- Your goal -
Beginning with the line containing "Allia Player: [401,161,654,319]" and ending with the line containing "budget196: [155,449,190,477] ->", write out each line of the records below exactly; pictures and lines outside that range are left out.

- Exercise inputs -
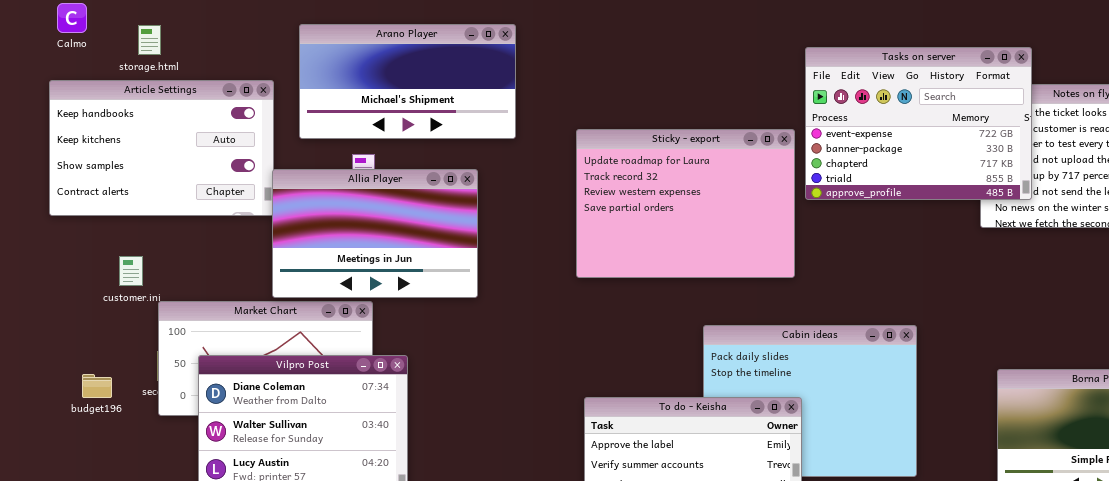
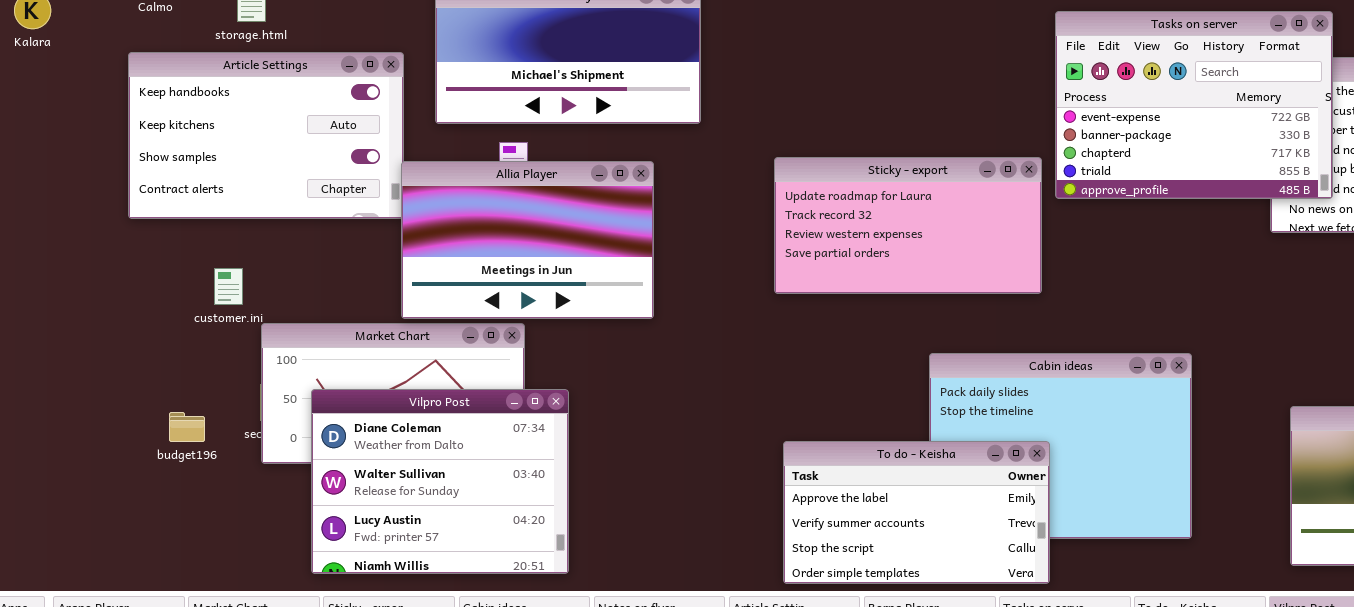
Sticky - export: [576,129,795,278] -> [774,157,1042,294], resized

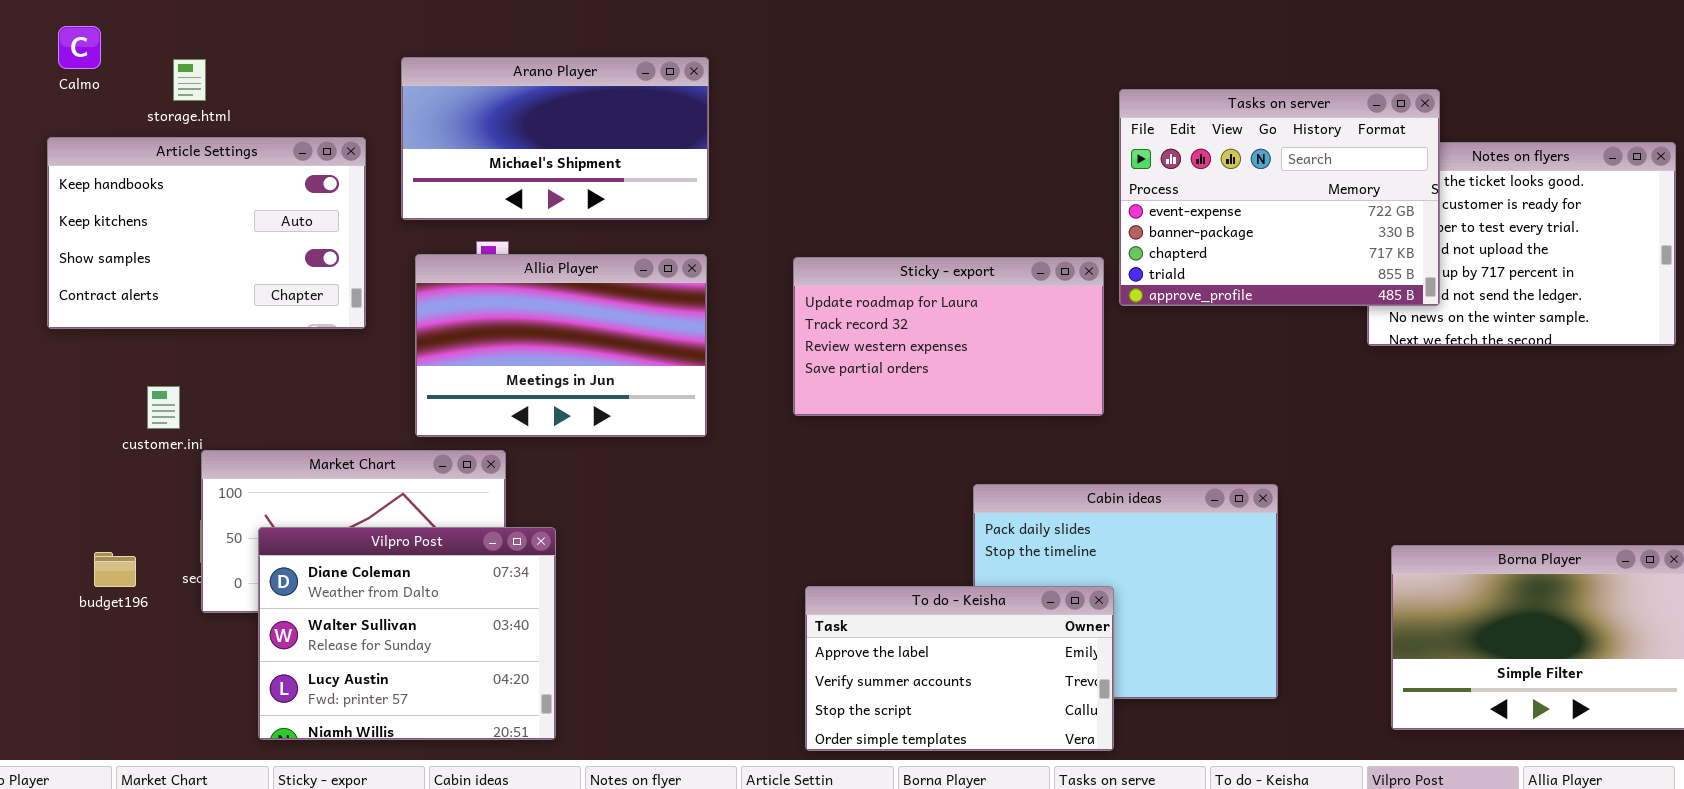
Allia Player: [401,161,654,319] -> [415,254,707,437], moved

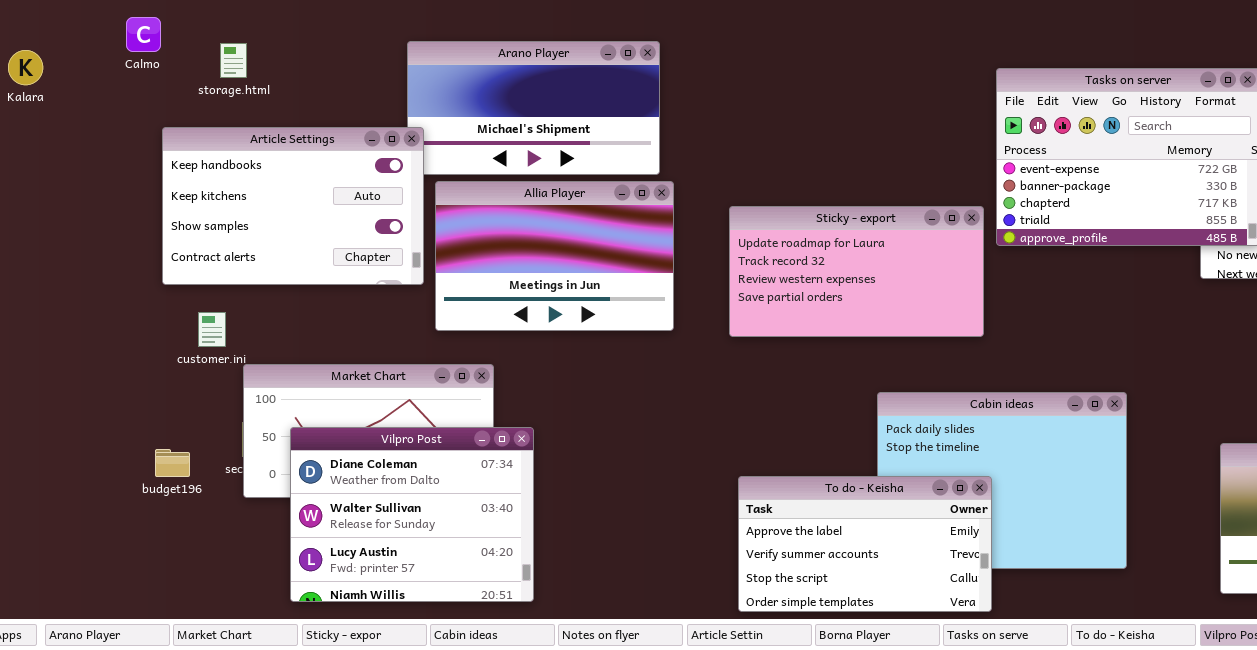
Article Settings: [47,137,366,329] -> [162,127,424,285], moved
Allia Player: [415,254,707,437] -> [435,181,674,331], moved

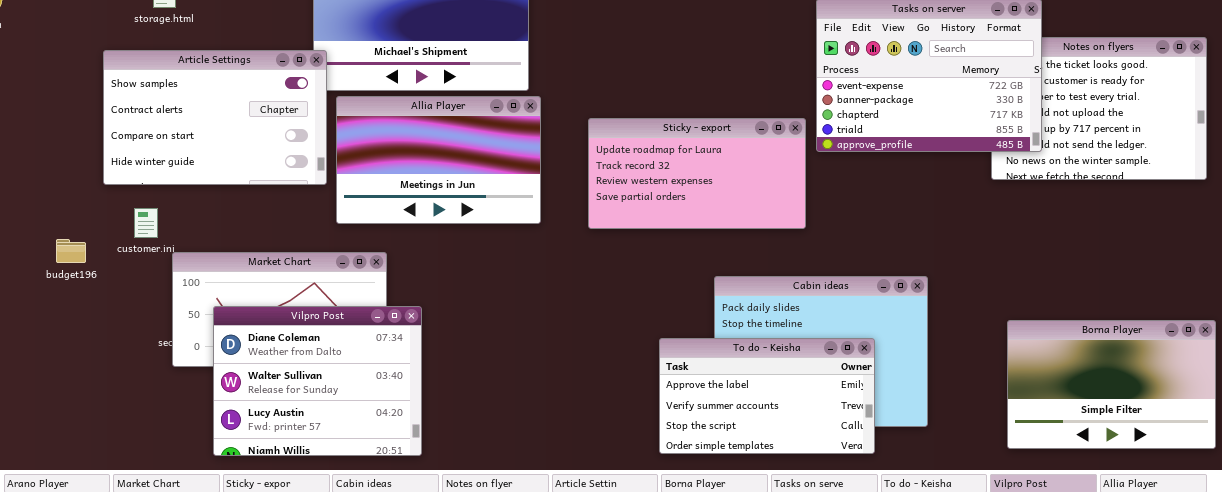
Article Settings: [162,127,424,285] -> [103,50,327,185], scrolled down 2 rows
budget196: [155,449,190,477] -> [56,239,86,263], moved
To do - Keisha: [738,476,992,612] -> [659,338,875,454], moved

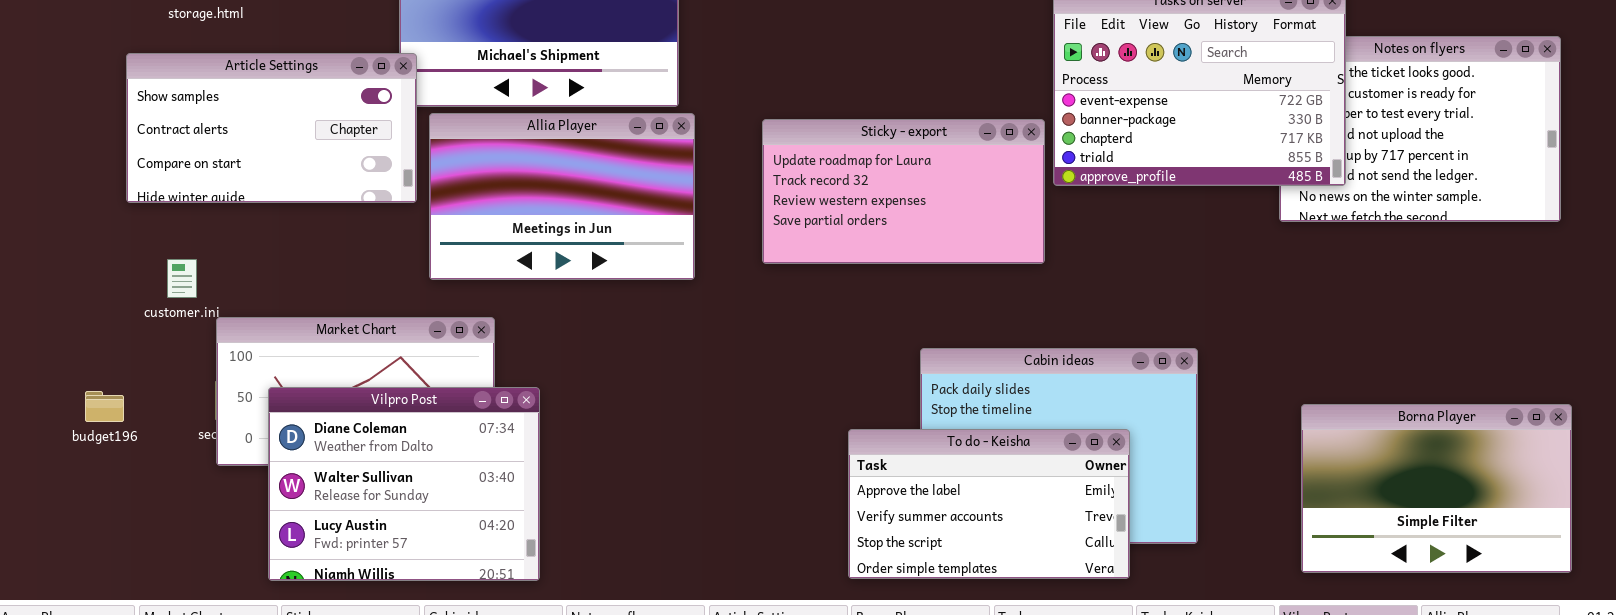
Article Settings: [103,50,327,185] -> [126,53,417,203], resized
Sticky - export: [588,118,806,229] -> [762,119,1045,264], moved
budget196: [56,239,86,263] -> [85,391,124,422], moved

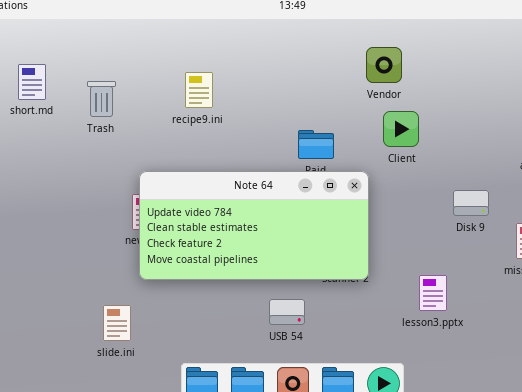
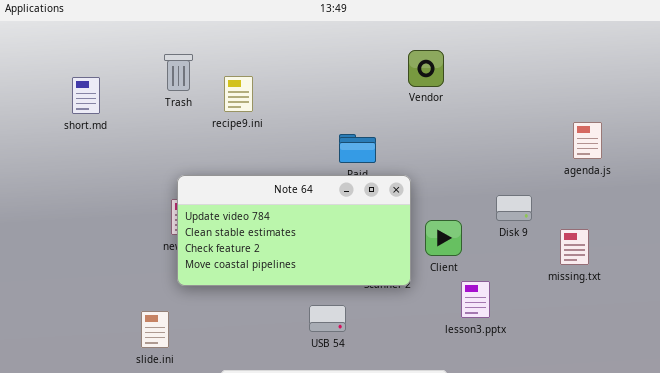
short.md: [18,64,46,100] -> [72,77,100,114], moved
Trash: [87,81,116,117] -> [164,54,193,91], moved
Client: [383,111,419,147] -> [425,220,462,256], moved

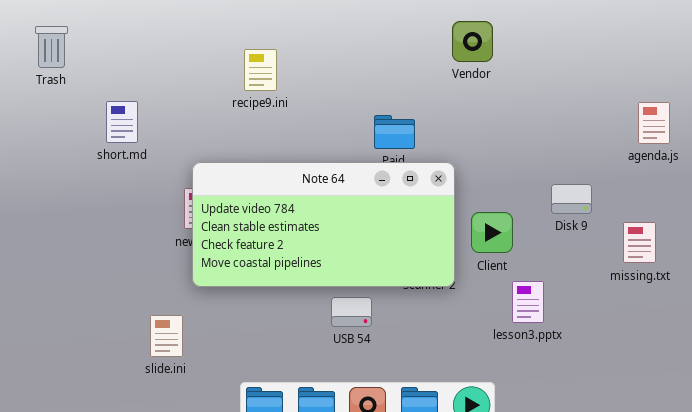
Trash: [164,54,193,91] -> [35,26,68,68], moved
short.md: [72,77,100,114] -> [106,101,138,143], moved
USB 54: [309,305,346,332] -> [331,297,372,327], moved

- Expected output -
Allia Player: [401,161,654,319] -> [415,254,707,437], moved

Article Settings: [47,137,366,329] -> [162,127,424,285], moved
Allia Player: [415,254,707,437] -> [435,181,674,331], moved

Article Settings: [162,127,424,285] -> [103,50,327,185], scrolled down 2 rows
budget196: [155,449,190,477] -> [56,239,86,263], moved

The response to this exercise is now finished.